● **Supplied data**
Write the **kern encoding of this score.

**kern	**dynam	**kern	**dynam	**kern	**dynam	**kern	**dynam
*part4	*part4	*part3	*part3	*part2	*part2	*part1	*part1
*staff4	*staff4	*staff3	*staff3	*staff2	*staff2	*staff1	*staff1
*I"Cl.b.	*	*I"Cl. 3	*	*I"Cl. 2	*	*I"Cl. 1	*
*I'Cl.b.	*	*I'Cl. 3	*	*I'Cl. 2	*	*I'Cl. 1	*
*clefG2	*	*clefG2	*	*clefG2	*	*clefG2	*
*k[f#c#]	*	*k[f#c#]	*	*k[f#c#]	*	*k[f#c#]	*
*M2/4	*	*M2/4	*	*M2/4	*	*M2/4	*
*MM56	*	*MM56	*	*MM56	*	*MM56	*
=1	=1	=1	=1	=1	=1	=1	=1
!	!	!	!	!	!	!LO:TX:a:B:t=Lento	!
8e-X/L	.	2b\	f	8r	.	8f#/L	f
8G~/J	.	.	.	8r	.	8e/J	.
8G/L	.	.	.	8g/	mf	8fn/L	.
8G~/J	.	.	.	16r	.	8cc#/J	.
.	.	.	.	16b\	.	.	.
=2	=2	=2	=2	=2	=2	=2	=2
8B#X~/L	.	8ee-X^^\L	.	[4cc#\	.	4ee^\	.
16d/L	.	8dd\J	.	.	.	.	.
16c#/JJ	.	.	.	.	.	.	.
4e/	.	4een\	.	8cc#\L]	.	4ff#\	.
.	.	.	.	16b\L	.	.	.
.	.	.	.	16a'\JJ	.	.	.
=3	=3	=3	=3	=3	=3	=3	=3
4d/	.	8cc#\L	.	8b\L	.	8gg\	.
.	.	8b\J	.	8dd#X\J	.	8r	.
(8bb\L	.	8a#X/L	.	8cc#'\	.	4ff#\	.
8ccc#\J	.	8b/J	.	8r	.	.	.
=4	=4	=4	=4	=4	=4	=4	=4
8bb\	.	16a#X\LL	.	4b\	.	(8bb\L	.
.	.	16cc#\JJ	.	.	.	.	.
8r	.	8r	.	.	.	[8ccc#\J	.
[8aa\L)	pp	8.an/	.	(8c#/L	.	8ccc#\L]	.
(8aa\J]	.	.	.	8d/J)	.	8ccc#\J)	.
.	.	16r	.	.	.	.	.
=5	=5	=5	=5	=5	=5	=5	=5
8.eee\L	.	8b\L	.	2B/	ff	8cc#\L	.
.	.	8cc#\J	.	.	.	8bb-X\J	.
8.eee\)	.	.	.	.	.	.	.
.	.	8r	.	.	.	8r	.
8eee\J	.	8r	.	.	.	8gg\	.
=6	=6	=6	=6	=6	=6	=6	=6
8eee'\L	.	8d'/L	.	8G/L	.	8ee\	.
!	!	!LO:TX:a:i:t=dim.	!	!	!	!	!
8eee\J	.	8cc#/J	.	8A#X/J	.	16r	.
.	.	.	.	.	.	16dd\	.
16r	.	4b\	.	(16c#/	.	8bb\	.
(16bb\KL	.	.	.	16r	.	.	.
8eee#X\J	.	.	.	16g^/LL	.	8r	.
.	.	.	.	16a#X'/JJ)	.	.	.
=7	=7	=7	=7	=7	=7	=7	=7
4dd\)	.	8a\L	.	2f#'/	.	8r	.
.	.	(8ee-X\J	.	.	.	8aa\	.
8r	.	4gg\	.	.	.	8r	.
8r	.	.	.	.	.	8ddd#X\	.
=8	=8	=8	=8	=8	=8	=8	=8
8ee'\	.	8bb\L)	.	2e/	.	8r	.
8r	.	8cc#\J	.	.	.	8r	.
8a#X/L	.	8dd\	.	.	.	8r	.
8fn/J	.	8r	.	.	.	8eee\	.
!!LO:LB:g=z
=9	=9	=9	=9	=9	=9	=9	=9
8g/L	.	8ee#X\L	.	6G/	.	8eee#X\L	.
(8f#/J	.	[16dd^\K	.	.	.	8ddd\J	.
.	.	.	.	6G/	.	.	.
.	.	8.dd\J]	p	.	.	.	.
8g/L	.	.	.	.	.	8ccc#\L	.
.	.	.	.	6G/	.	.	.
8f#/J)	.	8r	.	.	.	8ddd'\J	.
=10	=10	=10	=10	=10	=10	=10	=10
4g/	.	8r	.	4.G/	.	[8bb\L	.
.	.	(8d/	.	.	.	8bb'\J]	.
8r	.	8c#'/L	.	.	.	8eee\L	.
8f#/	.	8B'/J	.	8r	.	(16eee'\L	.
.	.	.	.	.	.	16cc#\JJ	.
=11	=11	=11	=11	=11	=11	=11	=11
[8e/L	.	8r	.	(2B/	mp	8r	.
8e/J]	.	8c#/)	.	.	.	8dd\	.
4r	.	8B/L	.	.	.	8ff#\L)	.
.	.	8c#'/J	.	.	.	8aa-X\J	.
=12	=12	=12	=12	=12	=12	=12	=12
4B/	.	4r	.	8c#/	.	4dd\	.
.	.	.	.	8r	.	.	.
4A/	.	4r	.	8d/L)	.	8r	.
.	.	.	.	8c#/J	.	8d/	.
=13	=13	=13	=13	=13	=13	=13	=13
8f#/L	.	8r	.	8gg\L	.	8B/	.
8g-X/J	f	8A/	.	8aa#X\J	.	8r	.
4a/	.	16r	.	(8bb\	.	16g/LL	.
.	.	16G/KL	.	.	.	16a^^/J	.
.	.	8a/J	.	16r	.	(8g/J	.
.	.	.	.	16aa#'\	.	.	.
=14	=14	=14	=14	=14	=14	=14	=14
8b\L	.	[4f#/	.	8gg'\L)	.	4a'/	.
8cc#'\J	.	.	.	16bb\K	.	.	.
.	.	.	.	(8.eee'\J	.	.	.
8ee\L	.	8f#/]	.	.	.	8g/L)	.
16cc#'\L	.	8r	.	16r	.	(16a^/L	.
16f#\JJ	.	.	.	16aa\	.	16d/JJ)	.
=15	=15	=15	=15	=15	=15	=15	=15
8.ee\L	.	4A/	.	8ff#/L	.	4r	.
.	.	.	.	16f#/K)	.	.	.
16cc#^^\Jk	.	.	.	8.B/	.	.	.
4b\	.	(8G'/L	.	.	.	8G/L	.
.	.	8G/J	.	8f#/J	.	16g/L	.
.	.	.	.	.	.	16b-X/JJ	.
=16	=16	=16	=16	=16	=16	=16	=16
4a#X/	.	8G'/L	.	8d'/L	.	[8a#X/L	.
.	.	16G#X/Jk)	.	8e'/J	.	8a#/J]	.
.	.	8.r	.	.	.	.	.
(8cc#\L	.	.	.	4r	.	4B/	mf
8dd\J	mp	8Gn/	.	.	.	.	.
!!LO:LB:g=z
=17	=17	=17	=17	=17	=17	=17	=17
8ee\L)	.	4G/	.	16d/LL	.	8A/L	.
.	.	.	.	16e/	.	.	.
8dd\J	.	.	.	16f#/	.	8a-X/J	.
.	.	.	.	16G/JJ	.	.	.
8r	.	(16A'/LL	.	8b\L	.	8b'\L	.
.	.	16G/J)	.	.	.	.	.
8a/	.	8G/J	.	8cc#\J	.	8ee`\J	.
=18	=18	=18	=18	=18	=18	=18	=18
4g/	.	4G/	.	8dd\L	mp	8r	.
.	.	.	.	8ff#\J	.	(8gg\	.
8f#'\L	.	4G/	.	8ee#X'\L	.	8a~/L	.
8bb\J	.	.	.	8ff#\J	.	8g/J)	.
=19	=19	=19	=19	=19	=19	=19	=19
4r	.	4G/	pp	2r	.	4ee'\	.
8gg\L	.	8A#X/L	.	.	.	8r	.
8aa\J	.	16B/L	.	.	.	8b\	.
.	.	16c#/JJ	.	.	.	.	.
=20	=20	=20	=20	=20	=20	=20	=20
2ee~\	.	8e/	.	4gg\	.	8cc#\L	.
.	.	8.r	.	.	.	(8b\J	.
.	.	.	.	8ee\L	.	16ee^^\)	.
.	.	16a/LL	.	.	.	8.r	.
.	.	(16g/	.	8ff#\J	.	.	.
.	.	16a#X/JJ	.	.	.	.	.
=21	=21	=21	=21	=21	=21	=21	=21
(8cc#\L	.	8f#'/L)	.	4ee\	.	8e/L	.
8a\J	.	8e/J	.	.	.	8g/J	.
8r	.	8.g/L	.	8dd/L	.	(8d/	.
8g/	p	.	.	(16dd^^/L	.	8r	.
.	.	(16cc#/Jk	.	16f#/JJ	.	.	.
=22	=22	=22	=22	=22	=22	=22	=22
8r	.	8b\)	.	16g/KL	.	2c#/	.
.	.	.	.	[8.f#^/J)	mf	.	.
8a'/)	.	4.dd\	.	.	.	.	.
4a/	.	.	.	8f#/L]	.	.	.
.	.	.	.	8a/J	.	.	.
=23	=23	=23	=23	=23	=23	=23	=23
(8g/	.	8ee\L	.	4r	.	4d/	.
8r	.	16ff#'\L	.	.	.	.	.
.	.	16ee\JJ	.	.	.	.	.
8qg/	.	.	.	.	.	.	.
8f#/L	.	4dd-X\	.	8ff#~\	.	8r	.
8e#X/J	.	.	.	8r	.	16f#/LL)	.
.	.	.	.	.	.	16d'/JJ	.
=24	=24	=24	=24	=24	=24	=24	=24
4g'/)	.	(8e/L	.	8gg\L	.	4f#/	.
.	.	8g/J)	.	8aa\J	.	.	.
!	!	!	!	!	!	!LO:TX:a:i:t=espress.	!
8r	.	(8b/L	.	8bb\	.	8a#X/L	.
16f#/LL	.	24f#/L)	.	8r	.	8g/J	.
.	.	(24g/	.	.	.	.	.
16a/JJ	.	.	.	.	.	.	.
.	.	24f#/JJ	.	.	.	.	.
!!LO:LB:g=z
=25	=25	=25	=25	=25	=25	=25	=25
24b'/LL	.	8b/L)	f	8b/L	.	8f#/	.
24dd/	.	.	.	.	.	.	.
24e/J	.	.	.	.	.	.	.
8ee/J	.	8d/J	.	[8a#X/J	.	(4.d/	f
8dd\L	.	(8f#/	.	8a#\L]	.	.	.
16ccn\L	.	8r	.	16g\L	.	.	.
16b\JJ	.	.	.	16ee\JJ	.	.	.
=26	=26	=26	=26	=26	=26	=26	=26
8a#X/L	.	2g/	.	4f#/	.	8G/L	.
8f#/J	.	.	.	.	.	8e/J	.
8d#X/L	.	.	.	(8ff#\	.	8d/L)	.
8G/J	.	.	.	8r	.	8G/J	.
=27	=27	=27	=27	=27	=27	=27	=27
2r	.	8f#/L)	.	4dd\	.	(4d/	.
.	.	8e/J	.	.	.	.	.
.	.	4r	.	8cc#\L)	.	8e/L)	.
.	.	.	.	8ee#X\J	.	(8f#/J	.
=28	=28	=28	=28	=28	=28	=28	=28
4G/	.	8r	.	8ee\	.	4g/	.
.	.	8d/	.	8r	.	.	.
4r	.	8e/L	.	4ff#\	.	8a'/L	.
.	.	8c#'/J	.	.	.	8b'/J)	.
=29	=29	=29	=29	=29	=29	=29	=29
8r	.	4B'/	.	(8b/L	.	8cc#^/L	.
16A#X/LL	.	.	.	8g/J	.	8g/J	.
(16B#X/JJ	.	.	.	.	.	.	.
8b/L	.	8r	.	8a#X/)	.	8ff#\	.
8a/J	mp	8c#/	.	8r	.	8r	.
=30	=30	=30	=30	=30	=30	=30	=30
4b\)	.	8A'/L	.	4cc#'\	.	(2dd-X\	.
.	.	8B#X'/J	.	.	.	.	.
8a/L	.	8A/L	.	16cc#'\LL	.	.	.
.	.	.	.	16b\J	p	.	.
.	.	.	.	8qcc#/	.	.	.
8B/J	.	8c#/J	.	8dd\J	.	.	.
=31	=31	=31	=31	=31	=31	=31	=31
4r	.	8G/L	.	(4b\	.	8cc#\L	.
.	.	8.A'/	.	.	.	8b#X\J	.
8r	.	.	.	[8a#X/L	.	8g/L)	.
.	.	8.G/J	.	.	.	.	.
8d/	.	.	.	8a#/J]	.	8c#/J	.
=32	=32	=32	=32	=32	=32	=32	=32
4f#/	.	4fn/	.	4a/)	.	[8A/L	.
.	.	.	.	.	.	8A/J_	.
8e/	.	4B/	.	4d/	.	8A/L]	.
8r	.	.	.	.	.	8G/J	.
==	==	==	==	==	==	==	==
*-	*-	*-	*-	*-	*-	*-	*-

● **What is required**
Pull out every line in the records above that contains the string "kern".

● **Result of the exercise**
Write the **kern encoding of this score.
**kern	**dynam	**kern	**dynam	**kern	**dynam	**kern	**dynam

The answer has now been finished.